■ **WORK ITEM**: The required lines are those that contain "SCALE"; pull them out of the data and copy them.

*** Opening of DATA RECORDS ***

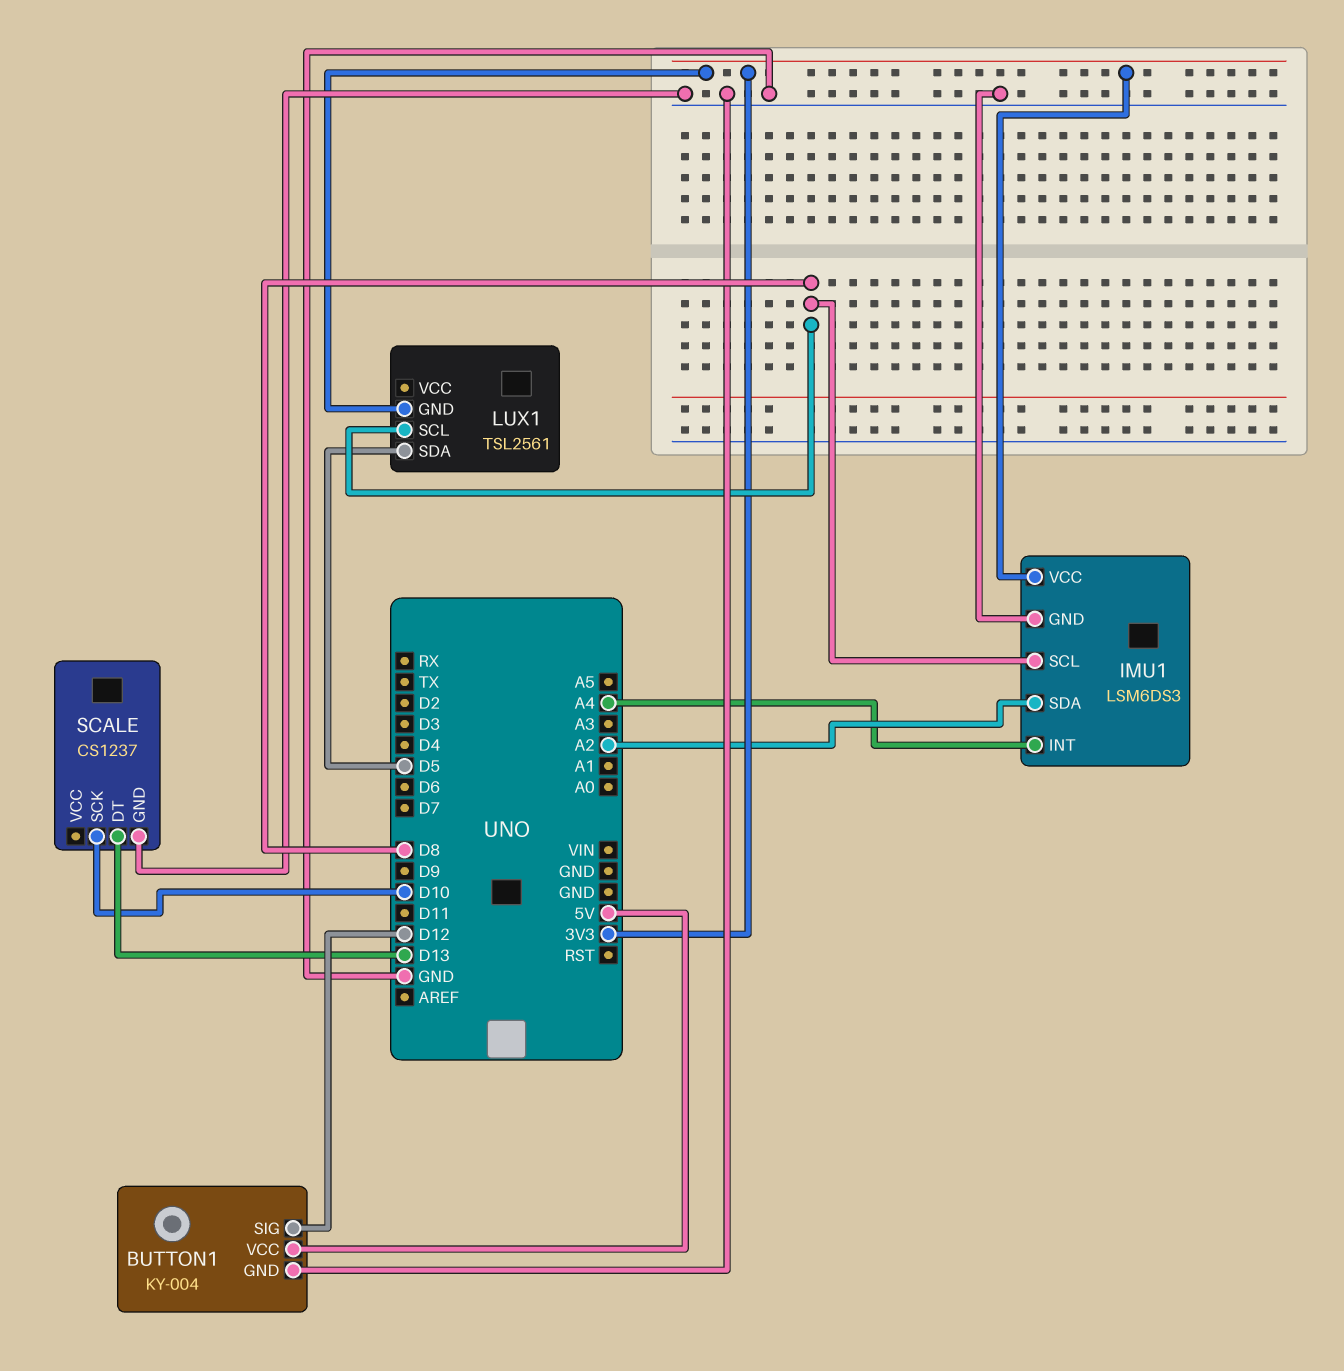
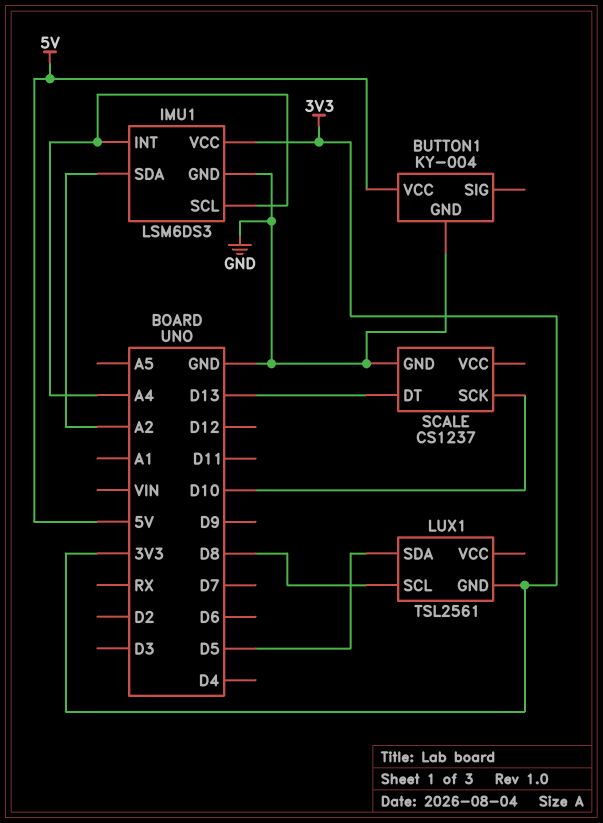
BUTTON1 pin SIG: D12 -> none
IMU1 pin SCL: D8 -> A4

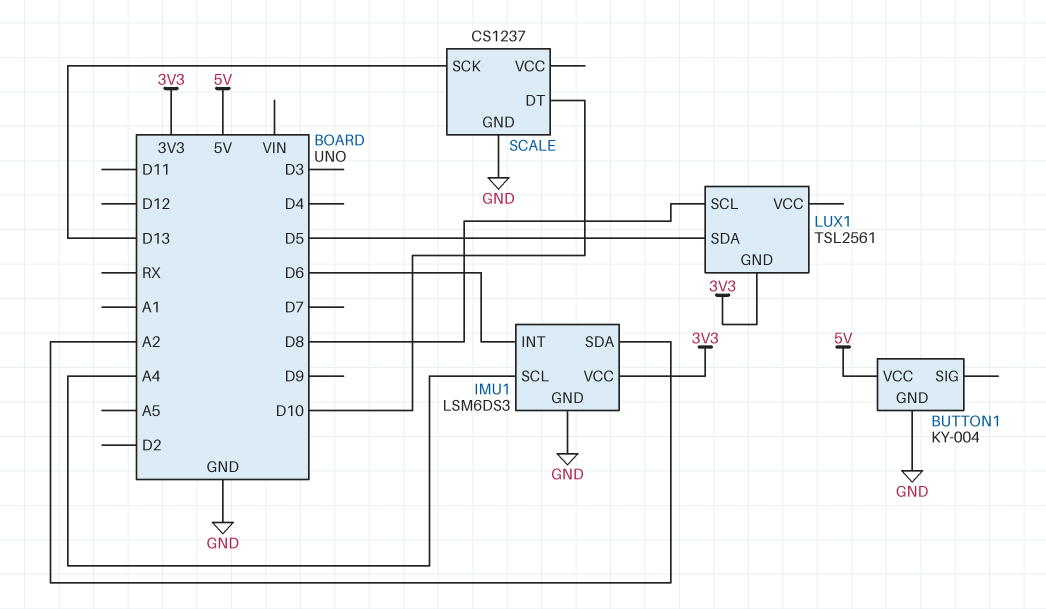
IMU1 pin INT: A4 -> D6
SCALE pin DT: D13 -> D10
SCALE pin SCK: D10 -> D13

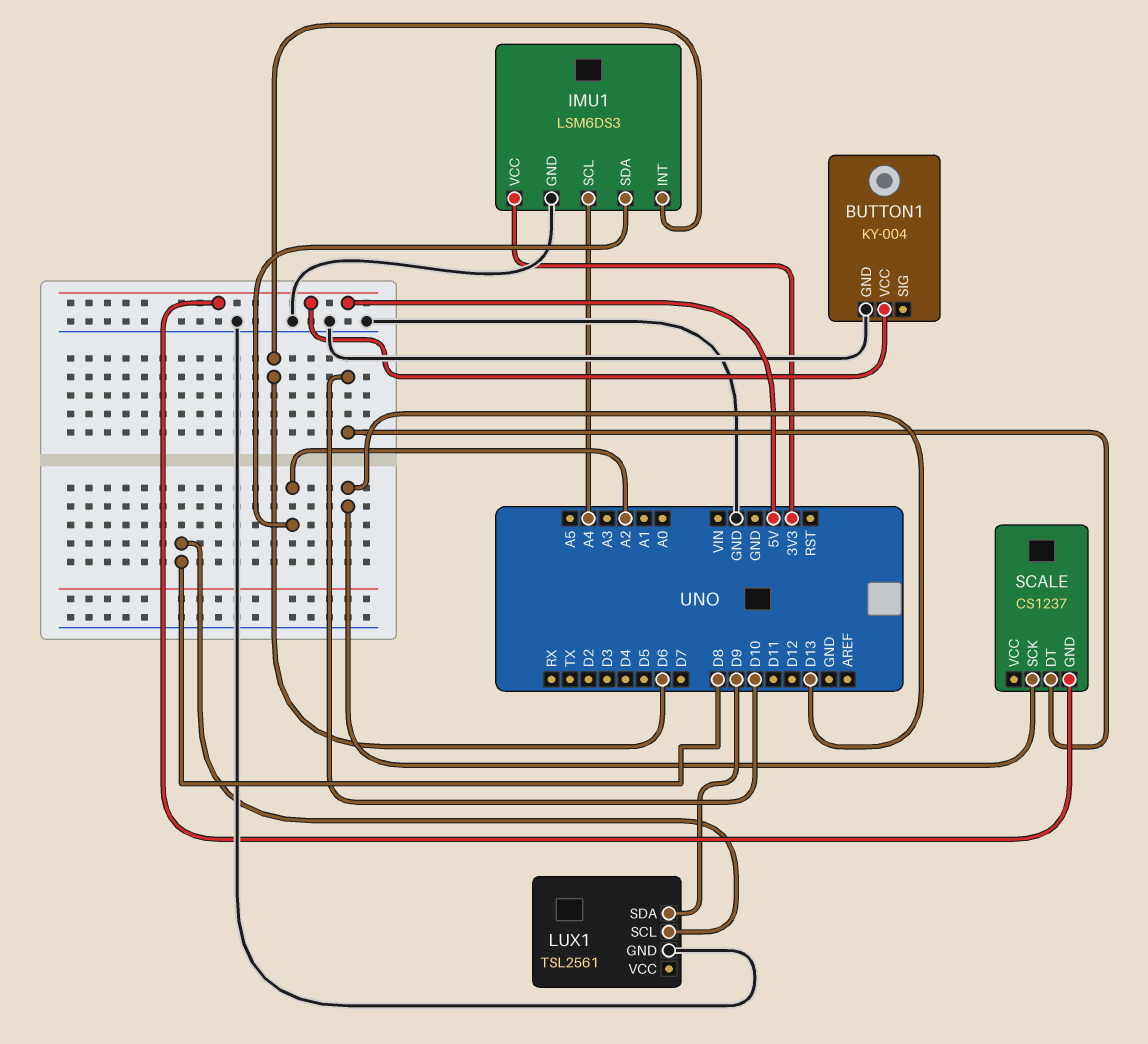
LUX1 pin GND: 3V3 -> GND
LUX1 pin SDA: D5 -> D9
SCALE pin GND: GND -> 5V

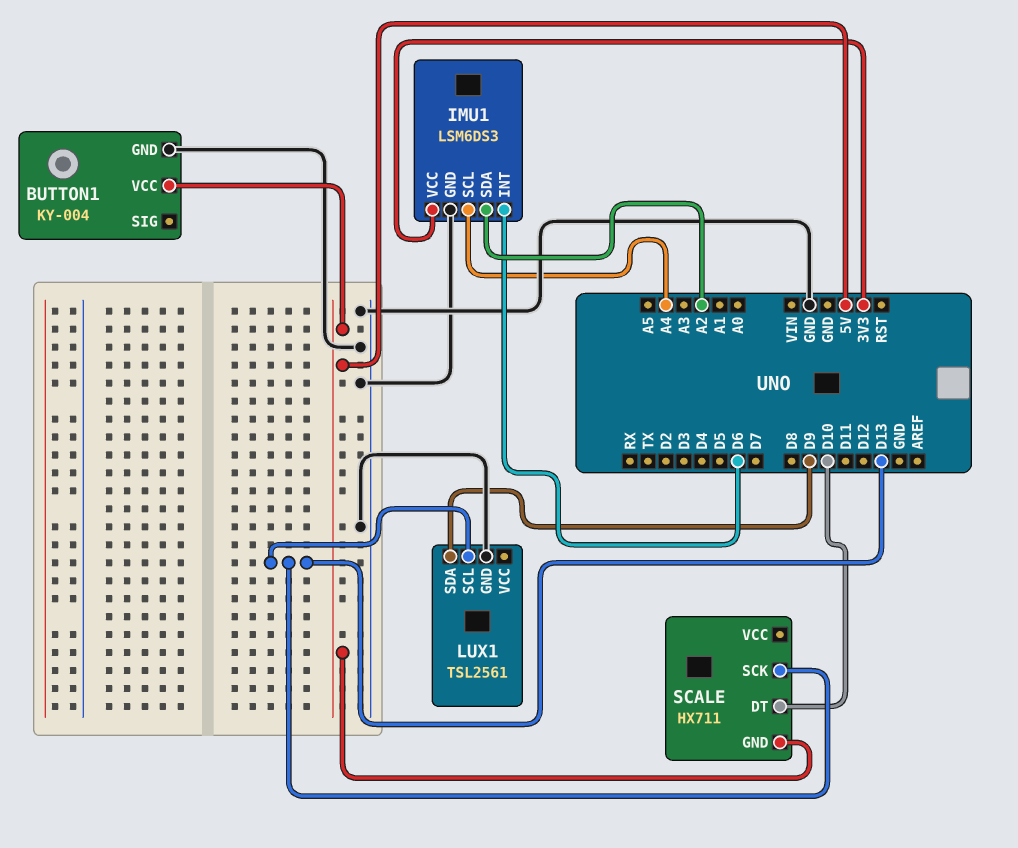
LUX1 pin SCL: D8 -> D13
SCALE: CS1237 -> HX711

*** Close of DATA RECORDS ***

■ **RESULT OF THIS EXERCISE**:
SCALE pin DT: D13 -> D10
SCALE pin SCK: D10 -> D13
SCALE pin GND: GND -> 5V
SCALE: CS1237 -> HX711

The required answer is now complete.